RECORDS FOR THIS TASK:
****************

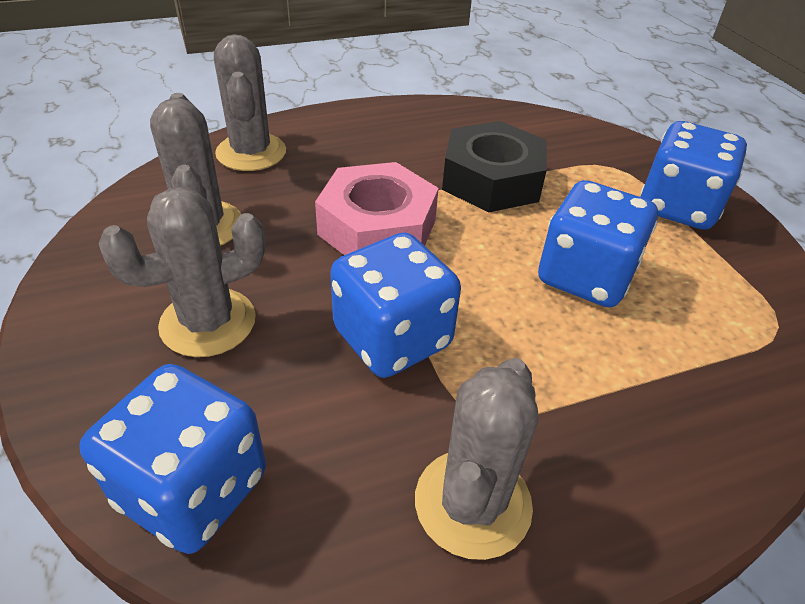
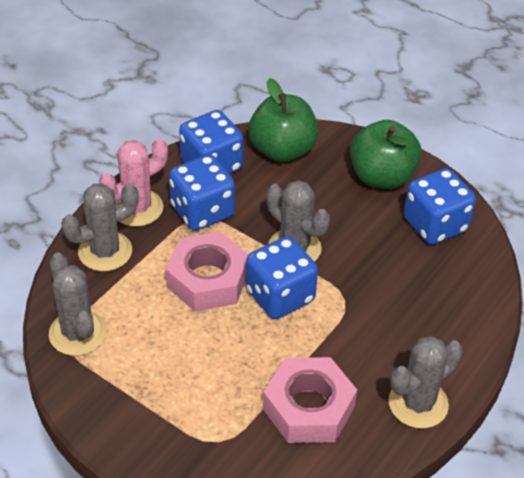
black nut: 1 -> 0
green apple: 0 -> 2
pink cactus: 0 -> 1
pink nut: 1 -> 2

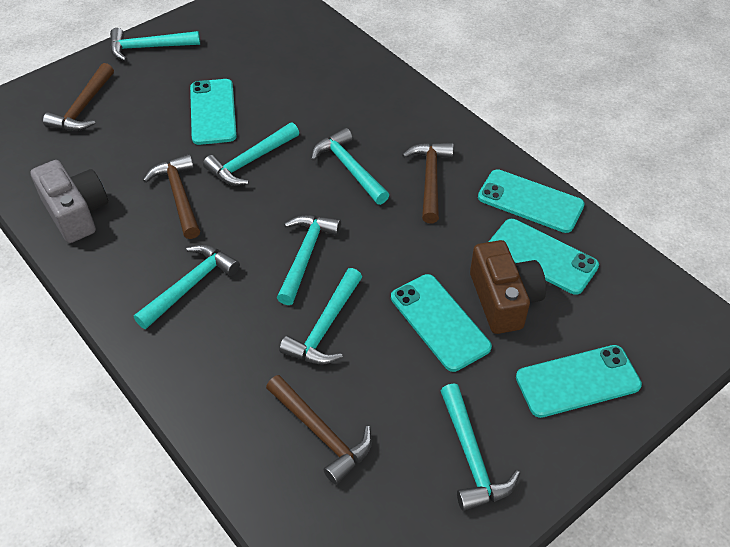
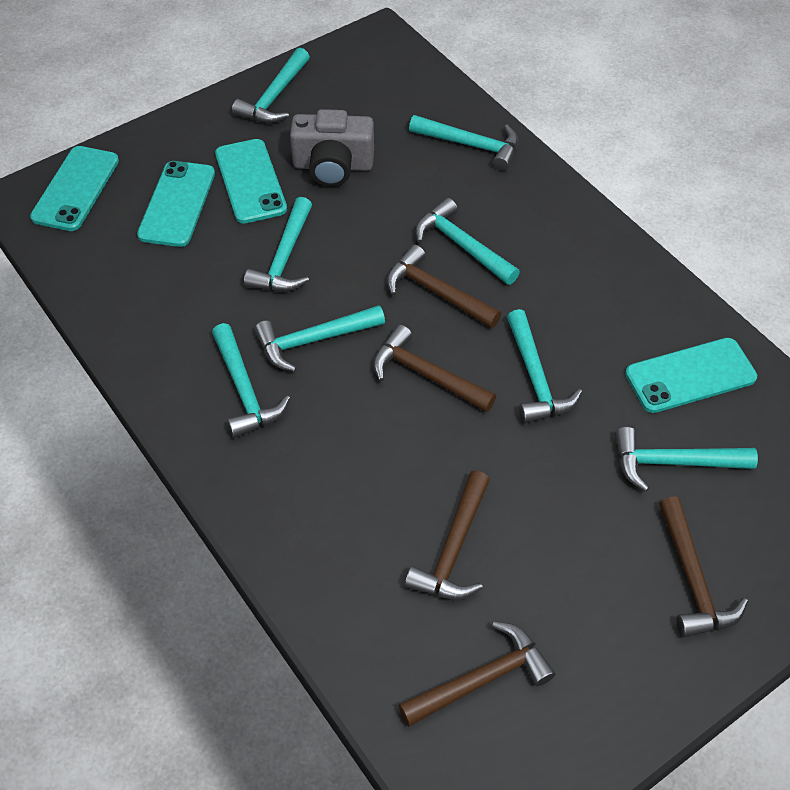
brown camera: 1 -> 0
brown hammer: 4 -> 5
turquoise hammer: 7 -> 8
turquoise phone: 5 -> 4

****************

TASK BRIEF: What lines in the data hold the word "turquoise"? Return them.

REPLY TO THE TASK:
turquoise hammer: 7 -> 8
turquoise phone: 5 -> 4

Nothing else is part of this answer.